RECORDS SHOWN:
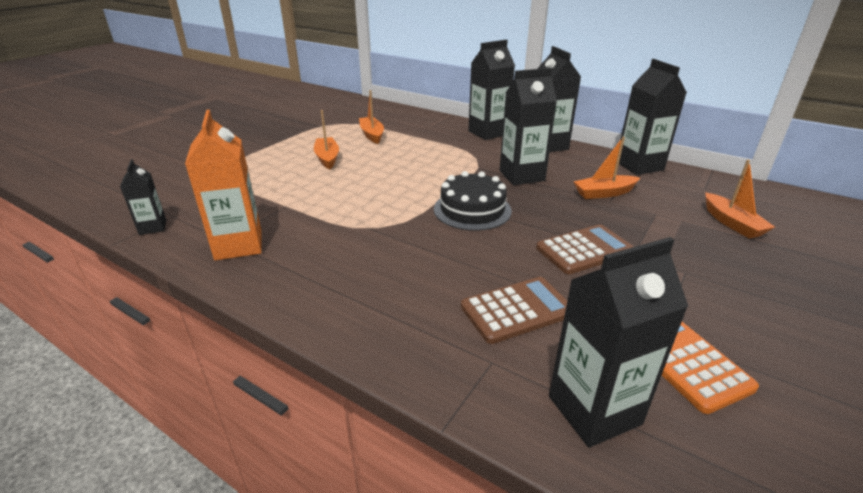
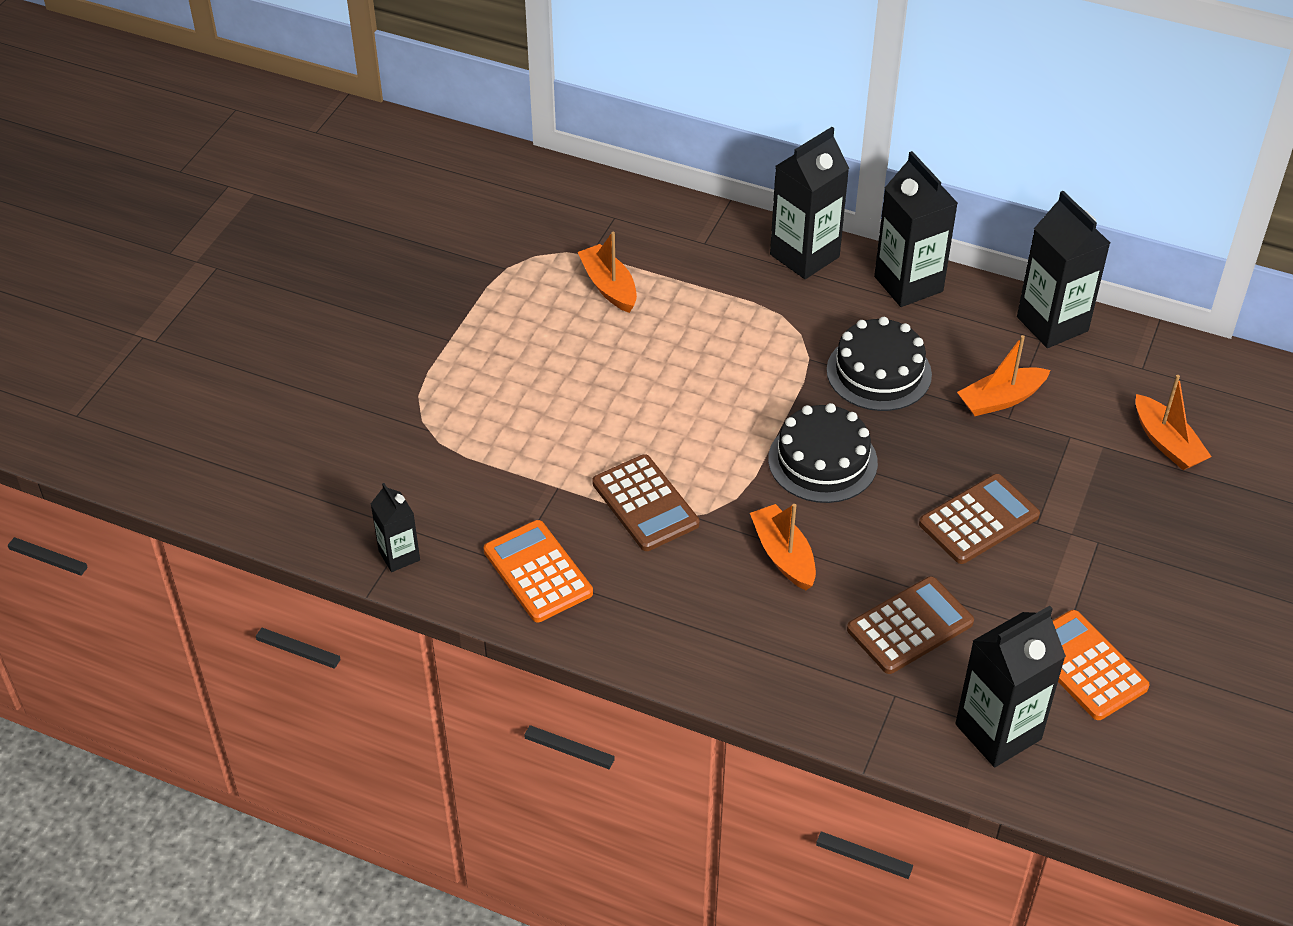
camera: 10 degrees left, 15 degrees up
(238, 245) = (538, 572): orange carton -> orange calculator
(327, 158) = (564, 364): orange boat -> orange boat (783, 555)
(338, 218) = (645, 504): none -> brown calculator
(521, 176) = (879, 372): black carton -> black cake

...

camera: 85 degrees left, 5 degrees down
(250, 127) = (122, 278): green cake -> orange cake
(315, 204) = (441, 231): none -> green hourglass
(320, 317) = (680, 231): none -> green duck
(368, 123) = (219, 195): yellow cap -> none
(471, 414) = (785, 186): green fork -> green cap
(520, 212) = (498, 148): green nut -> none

* * *

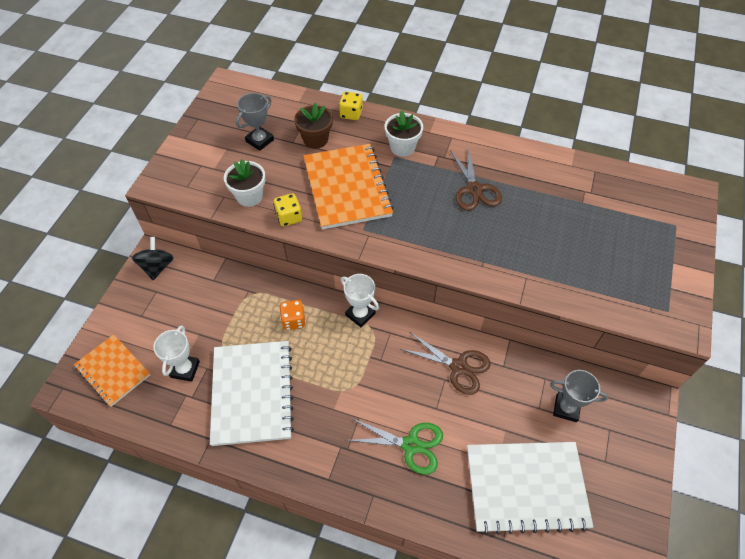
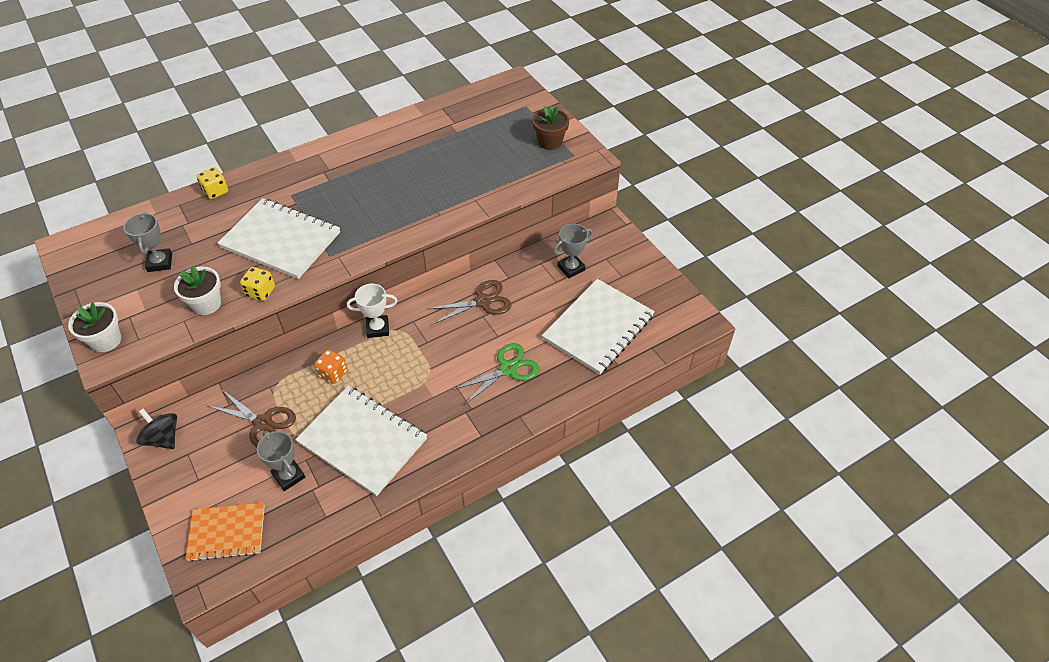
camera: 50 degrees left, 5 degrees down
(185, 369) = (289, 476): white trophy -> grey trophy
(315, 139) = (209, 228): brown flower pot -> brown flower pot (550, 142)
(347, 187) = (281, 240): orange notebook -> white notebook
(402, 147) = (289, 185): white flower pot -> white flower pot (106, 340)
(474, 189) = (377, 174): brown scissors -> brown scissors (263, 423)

WORK INSTRUCTION:
Set down, unchanged, only those lines above that fall between the line with "(347, 187) = (281, 240): orange" and the line with "(474, 189) = (377, 174): brown", the two end lines included.

FINISHED EXERCISE:
(347, 187) = (281, 240): orange notebook -> white notebook
(402, 147) = (289, 185): white flower pot -> white flower pot (106, 340)
(474, 189) = (377, 174): brown scissors -> brown scissors (263, 423)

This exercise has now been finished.